> **Supplied records**

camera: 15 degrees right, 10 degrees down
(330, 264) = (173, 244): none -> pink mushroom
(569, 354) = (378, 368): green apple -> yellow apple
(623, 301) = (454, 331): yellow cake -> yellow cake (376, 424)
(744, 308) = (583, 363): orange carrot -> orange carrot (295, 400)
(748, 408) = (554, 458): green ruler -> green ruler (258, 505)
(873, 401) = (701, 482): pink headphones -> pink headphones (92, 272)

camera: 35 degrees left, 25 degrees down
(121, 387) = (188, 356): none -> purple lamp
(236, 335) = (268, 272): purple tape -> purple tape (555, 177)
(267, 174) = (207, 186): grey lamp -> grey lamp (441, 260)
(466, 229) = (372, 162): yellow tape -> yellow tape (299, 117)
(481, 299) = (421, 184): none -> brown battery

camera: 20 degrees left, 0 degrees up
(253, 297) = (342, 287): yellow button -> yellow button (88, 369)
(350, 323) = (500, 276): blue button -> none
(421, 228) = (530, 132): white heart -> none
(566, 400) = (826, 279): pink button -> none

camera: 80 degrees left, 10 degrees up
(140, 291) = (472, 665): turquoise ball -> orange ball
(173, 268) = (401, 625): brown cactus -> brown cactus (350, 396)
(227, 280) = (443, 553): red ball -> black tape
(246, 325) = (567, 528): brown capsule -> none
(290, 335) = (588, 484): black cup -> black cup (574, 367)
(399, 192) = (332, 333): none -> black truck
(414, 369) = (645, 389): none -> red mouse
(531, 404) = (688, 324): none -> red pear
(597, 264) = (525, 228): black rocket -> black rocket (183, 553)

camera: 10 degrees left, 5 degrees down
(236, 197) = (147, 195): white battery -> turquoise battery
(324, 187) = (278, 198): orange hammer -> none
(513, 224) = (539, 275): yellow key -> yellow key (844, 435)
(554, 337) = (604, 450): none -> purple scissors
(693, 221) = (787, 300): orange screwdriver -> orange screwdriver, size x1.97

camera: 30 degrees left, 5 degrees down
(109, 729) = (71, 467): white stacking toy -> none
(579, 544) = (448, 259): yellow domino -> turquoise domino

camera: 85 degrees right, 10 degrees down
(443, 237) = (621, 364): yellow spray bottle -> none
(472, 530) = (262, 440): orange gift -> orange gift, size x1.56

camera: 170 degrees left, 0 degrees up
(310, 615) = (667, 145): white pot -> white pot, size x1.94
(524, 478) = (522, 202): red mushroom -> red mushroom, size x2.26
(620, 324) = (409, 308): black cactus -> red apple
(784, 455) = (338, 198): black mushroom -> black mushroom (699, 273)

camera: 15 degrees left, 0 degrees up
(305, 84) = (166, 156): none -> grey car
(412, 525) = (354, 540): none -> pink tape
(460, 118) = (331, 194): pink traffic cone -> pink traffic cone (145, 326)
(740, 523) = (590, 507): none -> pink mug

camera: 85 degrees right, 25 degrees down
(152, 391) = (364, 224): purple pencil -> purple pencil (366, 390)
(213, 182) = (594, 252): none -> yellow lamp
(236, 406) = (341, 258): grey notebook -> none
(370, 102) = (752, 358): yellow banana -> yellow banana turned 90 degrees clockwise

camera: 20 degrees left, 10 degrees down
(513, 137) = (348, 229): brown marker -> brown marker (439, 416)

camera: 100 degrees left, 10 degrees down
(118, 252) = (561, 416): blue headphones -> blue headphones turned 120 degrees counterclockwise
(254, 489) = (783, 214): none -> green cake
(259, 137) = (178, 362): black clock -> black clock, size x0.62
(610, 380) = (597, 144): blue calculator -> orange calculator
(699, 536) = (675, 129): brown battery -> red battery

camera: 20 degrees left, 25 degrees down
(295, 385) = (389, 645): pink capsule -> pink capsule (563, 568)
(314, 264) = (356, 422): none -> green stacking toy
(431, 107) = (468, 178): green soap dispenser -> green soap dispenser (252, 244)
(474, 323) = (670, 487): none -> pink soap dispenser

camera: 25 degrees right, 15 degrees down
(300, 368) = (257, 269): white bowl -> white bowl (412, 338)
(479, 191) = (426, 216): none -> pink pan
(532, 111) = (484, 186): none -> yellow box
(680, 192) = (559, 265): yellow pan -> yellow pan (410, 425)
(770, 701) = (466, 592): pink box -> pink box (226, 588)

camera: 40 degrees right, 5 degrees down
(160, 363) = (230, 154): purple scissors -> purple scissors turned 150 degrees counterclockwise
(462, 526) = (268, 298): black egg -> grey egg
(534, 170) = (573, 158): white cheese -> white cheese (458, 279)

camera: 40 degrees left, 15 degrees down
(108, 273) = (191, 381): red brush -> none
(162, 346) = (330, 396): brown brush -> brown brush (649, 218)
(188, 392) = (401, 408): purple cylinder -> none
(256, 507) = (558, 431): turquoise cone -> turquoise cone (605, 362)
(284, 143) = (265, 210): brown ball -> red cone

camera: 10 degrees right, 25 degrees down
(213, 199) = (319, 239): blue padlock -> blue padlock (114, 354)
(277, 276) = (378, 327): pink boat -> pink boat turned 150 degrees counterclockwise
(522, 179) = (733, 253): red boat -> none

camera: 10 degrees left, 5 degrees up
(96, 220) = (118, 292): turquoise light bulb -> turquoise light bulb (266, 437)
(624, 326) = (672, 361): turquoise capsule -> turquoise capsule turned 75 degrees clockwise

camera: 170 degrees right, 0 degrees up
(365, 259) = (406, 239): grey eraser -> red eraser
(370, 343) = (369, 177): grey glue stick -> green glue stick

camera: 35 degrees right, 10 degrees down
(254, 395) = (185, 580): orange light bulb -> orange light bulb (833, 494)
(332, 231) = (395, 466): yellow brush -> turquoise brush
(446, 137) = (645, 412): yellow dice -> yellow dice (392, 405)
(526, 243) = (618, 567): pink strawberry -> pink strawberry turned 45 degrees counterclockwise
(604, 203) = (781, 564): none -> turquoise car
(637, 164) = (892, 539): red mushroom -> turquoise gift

> **Problem to solve**
Please give back, exactly as it stands above, the stretch from the line with "(324, 187) = (278, 198): orange" through the line with "(740, 523) = (590, 507): none -> pink mug", and no line outside it.

> **Output for this task**
(324, 187) = (278, 198): orange hammer -> none
(513, 224) = (539, 275): yellow key -> yellow key (844, 435)
(554, 337) = (604, 450): none -> purple scissors
(693, 221) = (787, 300): orange screwdriver -> orange screwdriver, size x1.97

camera: 30 degrees left, 5 degrees down
(109, 729) = (71, 467): white stacking toy -> none
(579, 544) = (448, 259): yellow domino -> turquoise domino

camera: 85 degrees right, 10 degrees down
(443, 237) = (621, 364): yellow spray bottle -> none
(472, 530) = (262, 440): orange gift -> orange gift, size x1.56

camera: 170 degrees left, 0 degrees up
(310, 615) = (667, 145): white pot -> white pot, size x1.94
(524, 478) = (522, 202): red mushroom -> red mushroom, size x2.26
(620, 324) = (409, 308): black cactus -> red apple
(784, 455) = (338, 198): black mushroom -> black mushroom (699, 273)

camera: 15 degrees left, 0 degrees up
(305, 84) = (166, 156): none -> grey car
(412, 525) = (354, 540): none -> pink tape
(460, 118) = (331, 194): pink traffic cone -> pink traffic cone (145, 326)
(740, 523) = (590, 507): none -> pink mug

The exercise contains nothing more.